[Stored data]

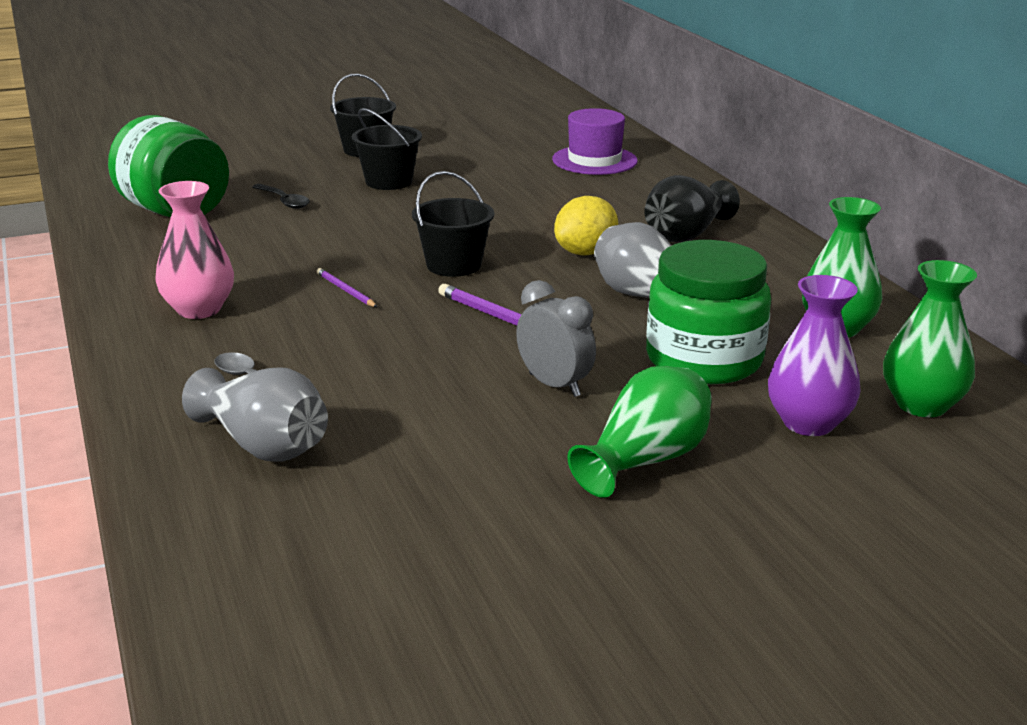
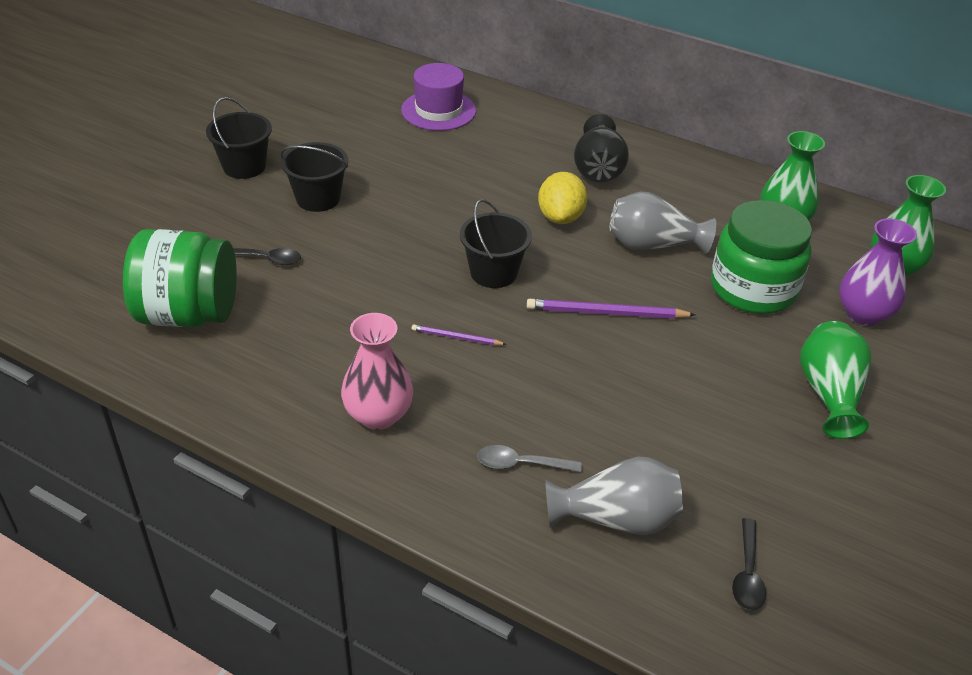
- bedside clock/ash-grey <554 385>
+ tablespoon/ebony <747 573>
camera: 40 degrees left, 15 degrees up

[Work order]
The answer should hold every line of the listing, copied exactly, with no pictures.

[Solution for this problem]
- bedside clock/ash-grey <554 385>
+ tablespoon/ebony <747 573>
camera: 40 degrees left, 15 degrees up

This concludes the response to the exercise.